* INPUT:
*** Begin section ***
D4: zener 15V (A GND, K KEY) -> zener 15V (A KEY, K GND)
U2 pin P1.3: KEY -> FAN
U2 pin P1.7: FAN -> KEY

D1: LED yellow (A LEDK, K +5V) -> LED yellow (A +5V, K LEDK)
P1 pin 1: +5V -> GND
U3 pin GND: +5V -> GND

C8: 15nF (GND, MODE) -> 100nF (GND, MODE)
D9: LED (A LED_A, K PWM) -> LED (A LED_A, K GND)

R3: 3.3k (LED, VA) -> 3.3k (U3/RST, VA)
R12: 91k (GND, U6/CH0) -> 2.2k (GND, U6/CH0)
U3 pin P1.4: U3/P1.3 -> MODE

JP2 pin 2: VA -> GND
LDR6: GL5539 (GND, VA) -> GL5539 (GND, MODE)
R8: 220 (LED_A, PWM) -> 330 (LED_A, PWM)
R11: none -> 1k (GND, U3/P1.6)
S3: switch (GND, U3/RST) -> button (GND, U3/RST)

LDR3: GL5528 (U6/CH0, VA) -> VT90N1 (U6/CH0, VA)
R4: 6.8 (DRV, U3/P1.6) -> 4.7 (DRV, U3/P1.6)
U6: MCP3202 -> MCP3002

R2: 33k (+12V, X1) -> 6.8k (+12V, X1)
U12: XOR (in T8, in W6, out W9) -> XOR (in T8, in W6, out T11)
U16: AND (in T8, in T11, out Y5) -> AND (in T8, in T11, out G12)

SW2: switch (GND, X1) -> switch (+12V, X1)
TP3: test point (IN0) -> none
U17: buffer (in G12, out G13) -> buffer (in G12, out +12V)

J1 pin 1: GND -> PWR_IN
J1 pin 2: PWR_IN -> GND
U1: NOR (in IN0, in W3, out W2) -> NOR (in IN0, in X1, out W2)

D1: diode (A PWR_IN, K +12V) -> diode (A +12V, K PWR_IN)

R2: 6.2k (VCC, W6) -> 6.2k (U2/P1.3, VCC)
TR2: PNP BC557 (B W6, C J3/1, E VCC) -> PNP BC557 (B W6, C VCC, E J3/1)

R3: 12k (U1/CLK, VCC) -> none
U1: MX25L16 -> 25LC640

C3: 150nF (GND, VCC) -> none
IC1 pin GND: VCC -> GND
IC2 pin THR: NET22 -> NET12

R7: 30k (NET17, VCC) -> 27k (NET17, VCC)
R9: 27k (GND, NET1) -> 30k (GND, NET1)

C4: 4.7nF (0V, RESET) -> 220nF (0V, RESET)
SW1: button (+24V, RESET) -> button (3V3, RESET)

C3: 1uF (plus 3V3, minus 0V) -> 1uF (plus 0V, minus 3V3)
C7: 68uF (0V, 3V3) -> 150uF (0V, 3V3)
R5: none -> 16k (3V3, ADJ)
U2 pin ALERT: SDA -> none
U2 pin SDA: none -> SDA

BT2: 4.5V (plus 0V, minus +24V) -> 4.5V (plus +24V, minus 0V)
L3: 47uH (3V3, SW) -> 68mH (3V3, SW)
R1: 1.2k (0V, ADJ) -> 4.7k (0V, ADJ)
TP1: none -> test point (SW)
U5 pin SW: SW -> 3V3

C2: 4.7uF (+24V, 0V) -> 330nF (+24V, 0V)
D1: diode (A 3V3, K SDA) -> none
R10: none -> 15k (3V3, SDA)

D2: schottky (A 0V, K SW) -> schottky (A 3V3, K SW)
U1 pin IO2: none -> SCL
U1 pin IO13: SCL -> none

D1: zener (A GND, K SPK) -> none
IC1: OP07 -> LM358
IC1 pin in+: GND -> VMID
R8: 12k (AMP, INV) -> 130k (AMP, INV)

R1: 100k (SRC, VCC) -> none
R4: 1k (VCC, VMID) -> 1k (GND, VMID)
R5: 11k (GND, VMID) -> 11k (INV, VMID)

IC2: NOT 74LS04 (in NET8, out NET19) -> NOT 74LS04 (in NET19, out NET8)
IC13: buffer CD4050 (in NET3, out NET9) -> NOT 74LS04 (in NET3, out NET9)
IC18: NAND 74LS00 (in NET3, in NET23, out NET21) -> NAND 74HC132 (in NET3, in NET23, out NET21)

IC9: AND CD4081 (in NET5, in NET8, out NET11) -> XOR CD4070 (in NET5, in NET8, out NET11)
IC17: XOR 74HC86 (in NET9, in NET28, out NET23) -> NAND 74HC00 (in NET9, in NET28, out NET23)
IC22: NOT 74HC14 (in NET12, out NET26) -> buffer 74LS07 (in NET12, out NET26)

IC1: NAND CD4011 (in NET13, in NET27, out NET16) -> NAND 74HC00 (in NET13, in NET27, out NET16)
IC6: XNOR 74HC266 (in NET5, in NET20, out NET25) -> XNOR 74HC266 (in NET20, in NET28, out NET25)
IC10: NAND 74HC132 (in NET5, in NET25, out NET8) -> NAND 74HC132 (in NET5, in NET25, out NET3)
*** End section ***
* EXERCISE DESCRIPTION: Reproduce the data exactly. All of it is needed.

* EXERCISE RESULT:
D4: zener 15V (A GND, K KEY) -> zener 15V (A KEY, K GND)
U2 pin P1.3: KEY -> FAN
U2 pin P1.7: FAN -> KEY

D1: LED yellow (A LEDK, K +5V) -> LED yellow (A +5V, K LEDK)
P1 pin 1: +5V -> GND
U3 pin GND: +5V -> GND

C8: 15nF (GND, MODE) -> 100nF (GND, MODE)
D9: LED (A LED_A, K PWM) -> LED (A LED_A, K GND)

R3: 3.3k (LED, VA) -> 3.3k (U3/RST, VA)
R12: 91k (GND, U6/CH0) -> 2.2k (GND, U6/CH0)
U3 pin P1.4: U3/P1.3 -> MODE

JP2 pin 2: VA -> GND
LDR6: GL5539 (GND, VA) -> GL5539 (GND, MODE)
R8: 220 (LED_A, PWM) -> 330 (LED_A, PWM)
R11: none -> 1k (GND, U3/P1.6)
S3: switch (GND, U3/RST) -> button (GND, U3/RST)

LDR3: GL5528 (U6/CH0, VA) -> VT90N1 (U6/CH0, VA)
R4: 6.8 (DRV, U3/P1.6) -> 4.7 (DRV, U3/P1.6)
U6: MCP3202 -> MCP3002

R2: 33k (+12V, X1) -> 6.8k (+12V, X1)
U12: XOR (in T8, in W6, out W9) -> XOR (in T8, in W6, out T11)
U16: AND (in T8, in T11, out Y5) -> AND (in T8, in T11, out G12)

SW2: switch (GND, X1) -> switch (+12V, X1)
TP3: test point (IN0) -> none
U17: buffer (in G12, out G13) -> buffer (in G12, out +12V)

J1 pin 1: GND -> PWR_IN
J1 pin 2: PWR_IN -> GND
U1: NOR (in IN0, in W3, out W2) -> NOR (in IN0, in X1, out W2)

D1: diode (A PWR_IN, K +12V) -> diode (A +12V, K PWR_IN)

R2: 6.2k (VCC, W6) -> 6.2k (U2/P1.3, VCC)
TR2: PNP BC557 (B W6, C J3/1, E VCC) -> PNP BC557 (B W6, C VCC, E J3/1)

R3: 12k (U1/CLK, VCC) -> none
U1: MX25L16 -> 25LC640

C3: 150nF (GND, VCC) -> none
IC1 pin GND: VCC -> GND
IC2 pin THR: NET22 -> NET12

R7: 30k (NET17, VCC) -> 27k (NET17, VCC)
R9: 27k (GND, NET1) -> 30k (GND, NET1)

C4: 4.7nF (0V, RESET) -> 220nF (0V, RESET)
SW1: button (+24V, RESET) -> button (3V3, RESET)

C3: 1uF (plus 3V3, minus 0V) -> 1uF (plus 0V, minus 3V3)
C7: 68uF (0V, 3V3) -> 150uF (0V, 3V3)
R5: none -> 16k (3V3, ADJ)
U2 pin ALERT: SDA -> none
U2 pin SDA: none -> SDA

BT2: 4.5V (plus 0V, minus +24V) -> 4.5V (plus +24V, minus 0V)
L3: 47uH (3V3, SW) -> 68mH (3V3, SW)
R1: 1.2k (0V, ADJ) -> 4.7k (0V, ADJ)
TP1: none -> test point (SW)
U5 pin SW: SW -> 3V3

C2: 4.7uF (+24V, 0V) -> 330nF (+24V, 0V)
D1: diode (A 3V3, K SDA) -> none
R10: none -> 15k (3V3, SDA)

D2: schottky (A 0V, K SW) -> schottky (A 3V3, K SW)
U1 pin IO2: none -> SCL
U1 pin IO13: SCL -> none

D1: zener (A GND, K SPK) -> none
IC1: OP07 -> LM358
IC1 pin in+: GND -> VMID
R8: 12k (AMP, INV) -> 130k (AMP, INV)

R1: 100k (SRC, VCC) -> none
R4: 1k (VCC, VMID) -> 1k (GND, VMID)
R5: 11k (GND, VMID) -> 11k (INV, VMID)

IC2: NOT 74LS04 (in NET8, out NET19) -> NOT 74LS04 (in NET19, out NET8)
IC13: buffer CD4050 (in NET3, out NET9) -> NOT 74LS04 (in NET3, out NET9)
IC18: NAND 74LS00 (in NET3, in NET23, out NET21) -> NAND 74HC132 (in NET3, in NET23, out NET21)

IC9: AND CD4081 (in NET5, in NET8, out NET11) -> XOR CD4070 (in NET5, in NET8, out NET11)
IC17: XOR 74HC86 (in NET9, in NET28, out NET23) -> NAND 74HC00 (in NET9, in NET28, out NET23)
IC22: NOT 74HC14 (in NET12, out NET26) -> buffer 74LS07 (in NET12, out NET26)

IC1: NAND CD4011 (in NET13, in NET27, out NET16) -> NAND 74HC00 (in NET13, in NET27, out NET16)
IC6: XNOR 74HC266 (in NET5, in NET20, out NET25) -> XNOR 74HC266 (in NET20, in NET28, out NET25)
IC10: NAND 74HC132 (in NET5, in NET25, out NET8) -> NAND 74HC132 (in NET5, in NET25, out NET3)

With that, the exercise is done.